» Work order:
For each entry, return the text exactly and omit any image.

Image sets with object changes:
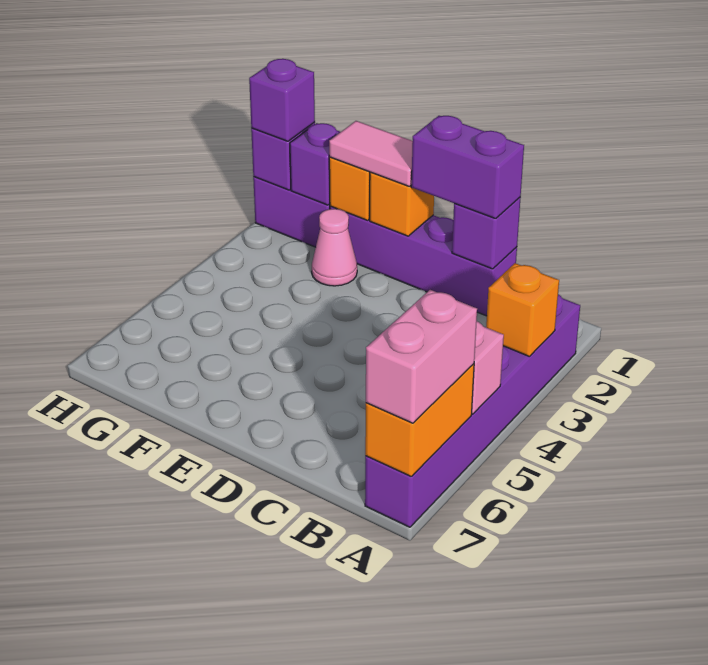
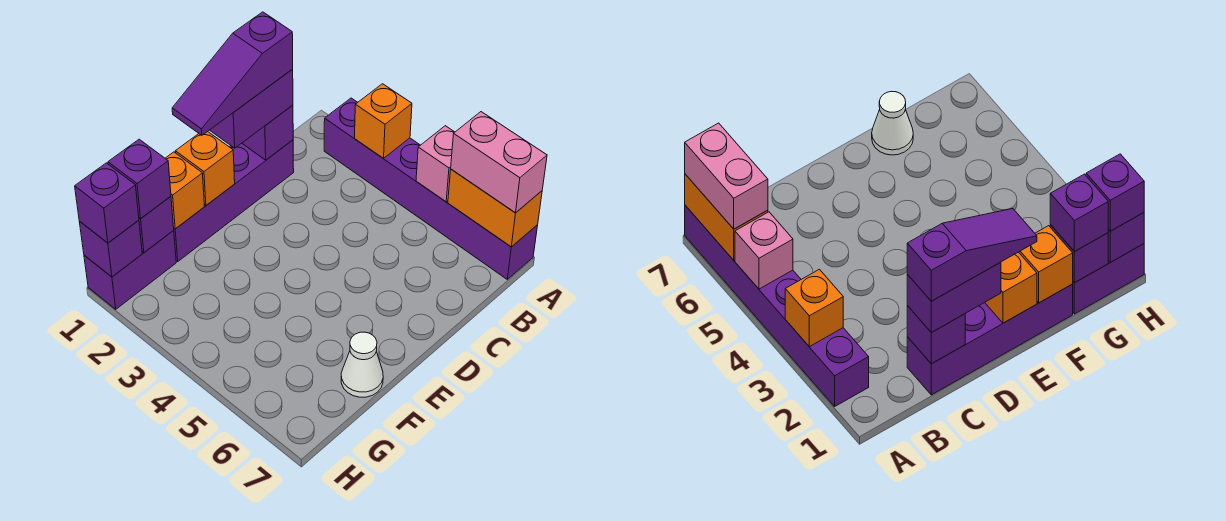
none -> purple slope C1:E1 level 4 top C
pink tile E1:F1 level 3 -> none
pink cone F2 level 1 -> none
none -> white cone F7 level 1
none -> purple brick G1 level 3

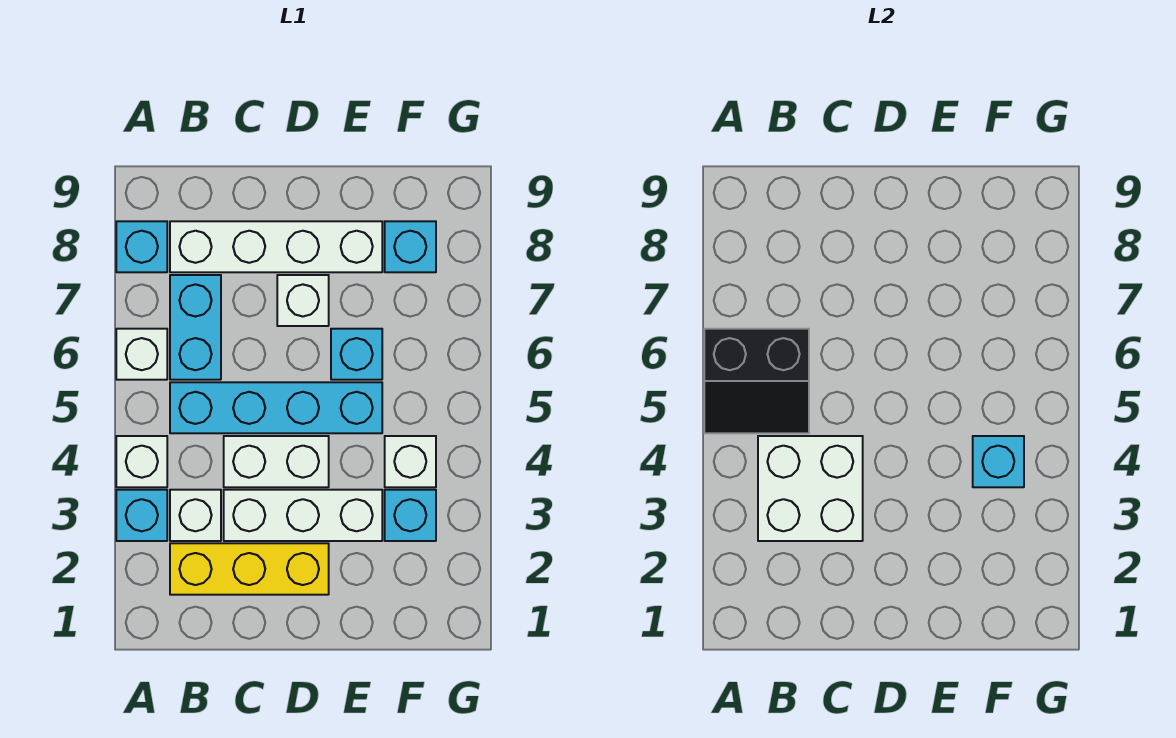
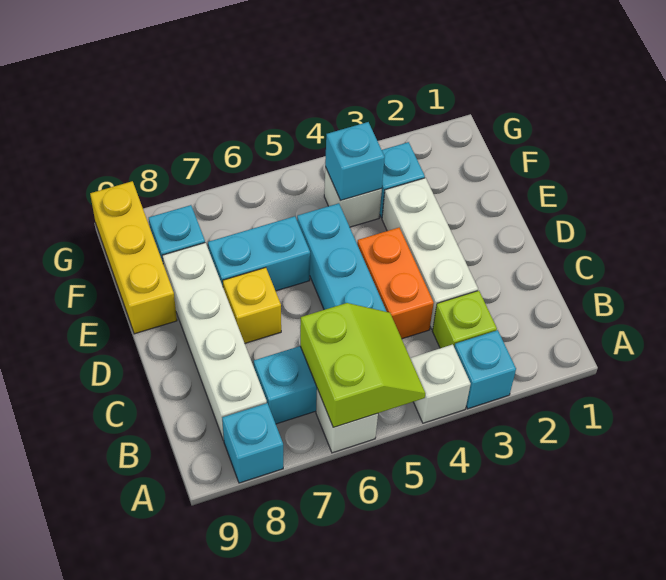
black slope A5:B6 level 2 top 6 -> lime slope A5:B6 level 2 top 6
yellow brick B2:D2 level 1 -> yellow brick E9:G9 level 1
white brick B3 level 1 -> lime brick B3 level 1
white brick B3:C4 level 2 -> none
white brick C4:D4 level 1 -> orange brick C4:D4 level 1
white brick D7 level 1 -> yellow brick D7 level 1
cyan brick E6 level 1 -> cyan brick E6:E7 level 1

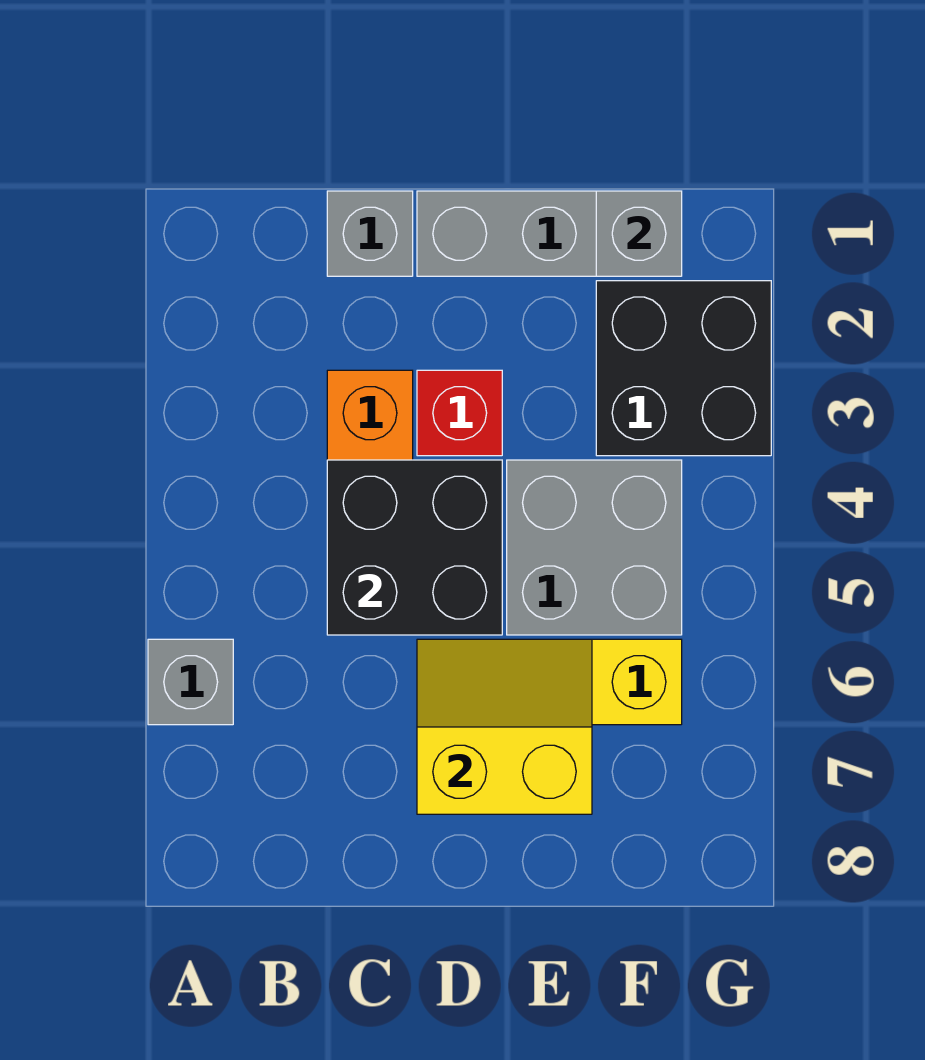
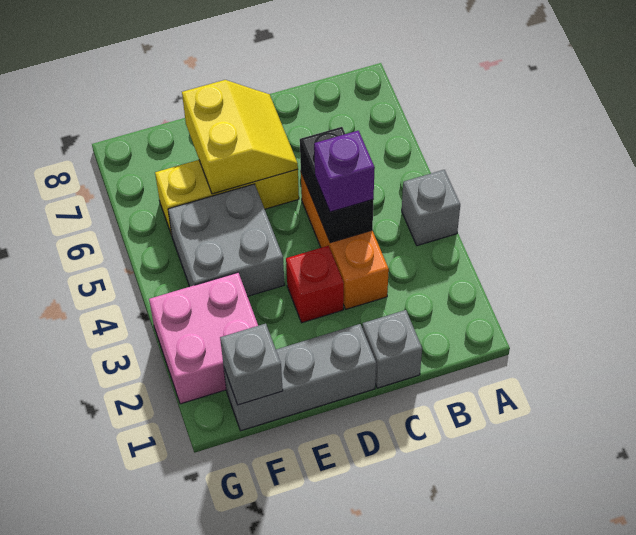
grey brick A6 level 1 -> grey brick A4 level 1
black brick C4:D5 level 2 -> black brick C4:C5 level 2
none -> purple brick C4 level 3
yellow slope D6:E7 level 2 top 7 -> yellow slope D6:E7 level 2 top E
black brick F2:G3 level 1 -> pink brick F2:G3 level 1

» Response to this task:
none -> purple slope C1:E1 level 4 top C
pink tile E1:F1 level 3 -> none
pink cone F2 level 1 -> none
none -> white cone F7 level 1
none -> purple brick G1 level 3

black slope A5:B6 level 2 top 6 -> lime slope A5:B6 level 2 top 6
yellow brick B2:D2 level 1 -> yellow brick E9:G9 level 1
white brick B3 level 1 -> lime brick B3 level 1
white brick B3:C4 level 2 -> none
white brick C4:D4 level 1 -> orange brick C4:D4 level 1
white brick D7 level 1 -> yellow brick D7 level 1
cyan brick E6 level 1 -> cyan brick E6:E7 level 1

grey brick A6 level 1 -> grey brick A4 level 1
black brick C4:D5 level 2 -> black brick C4:C5 level 2
none -> purple brick C4 level 3
yellow slope D6:E7 level 2 top 7 -> yellow slope D6:E7 level 2 top E
black brick F2:G3 level 1 -> pink brick F2:G3 level 1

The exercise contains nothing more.